**PROBLEM TO WORK ON**
Retype only the lines below from the one with "pink phone: 12 -> 11" to the one with "purple teapot: 3 -> 2", inclusive, skipping every image.

**INPUT RECORDS**

※ ※ ※

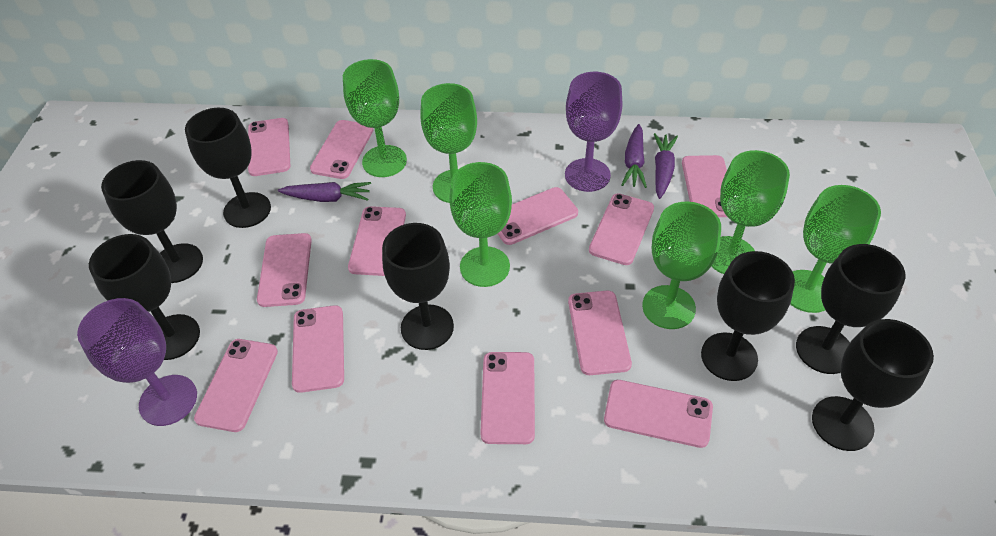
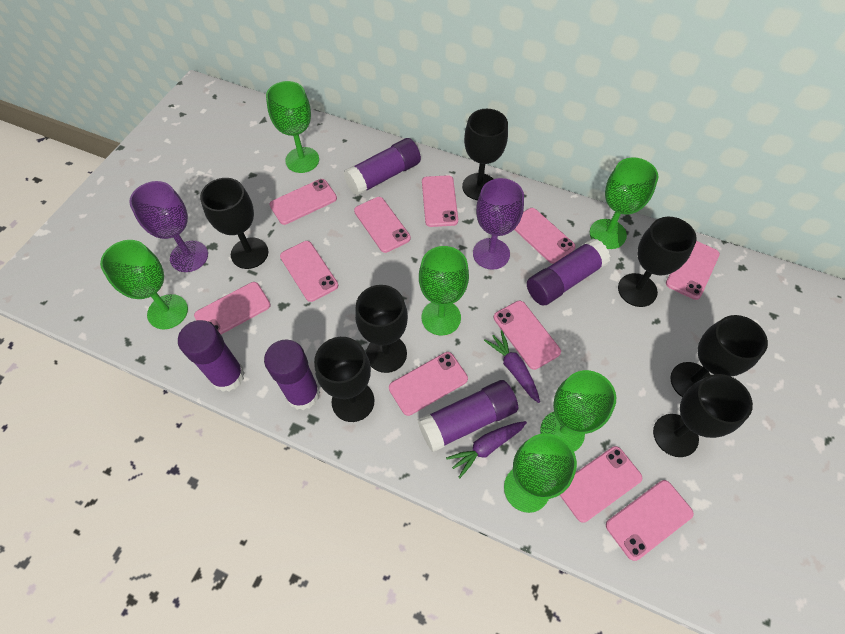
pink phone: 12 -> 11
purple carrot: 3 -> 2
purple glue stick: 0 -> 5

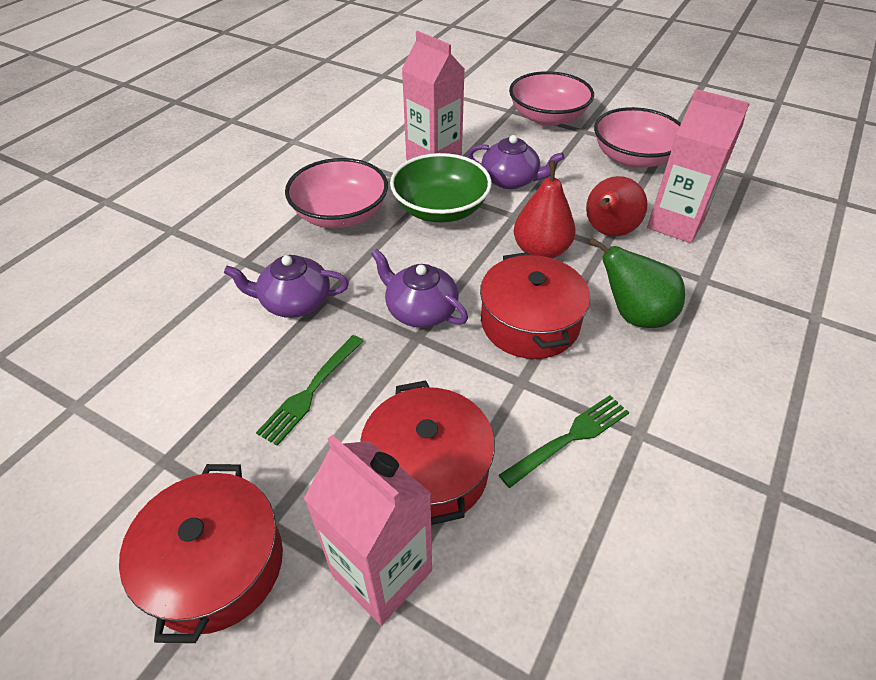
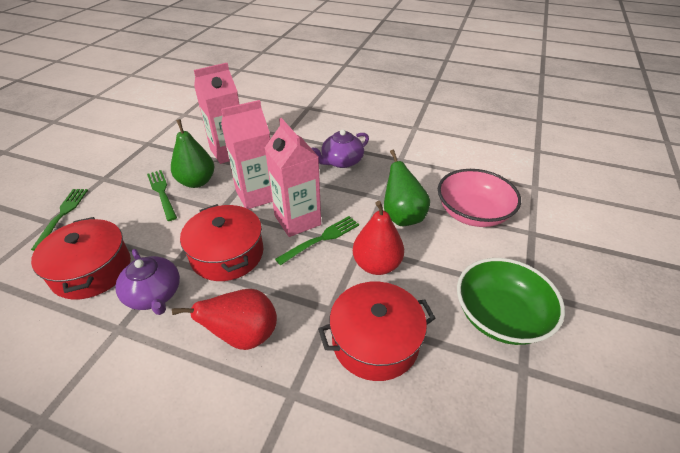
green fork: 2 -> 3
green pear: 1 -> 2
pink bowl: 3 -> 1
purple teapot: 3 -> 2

※ ※ ※

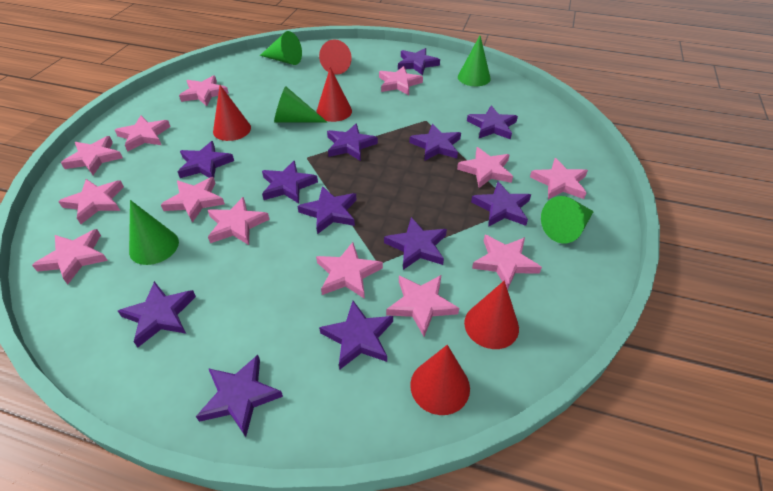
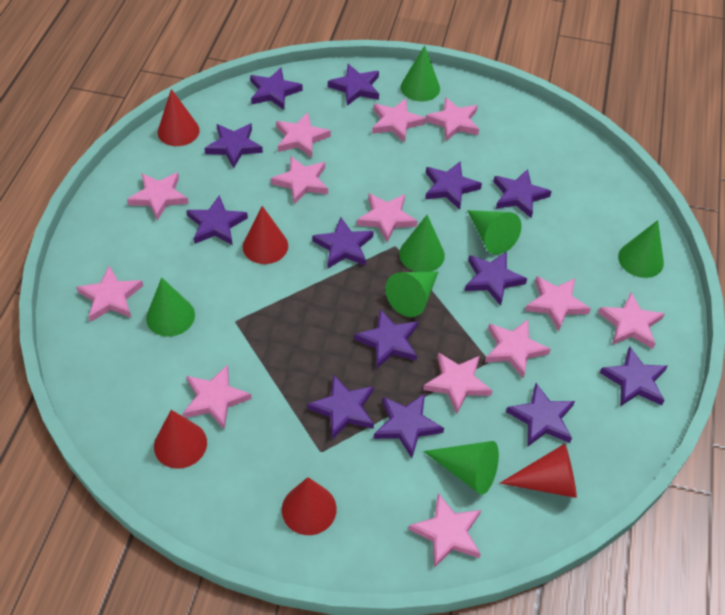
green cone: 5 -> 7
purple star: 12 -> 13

※ ※ ※

**RESULT OF THIS EXERCISE**
pink phone: 12 -> 11
purple carrot: 3 -> 2
purple glue stick: 0 -> 5

green fork: 2 -> 3
green pear: 1 -> 2
pink bowl: 3 -> 1
purple teapot: 3 -> 2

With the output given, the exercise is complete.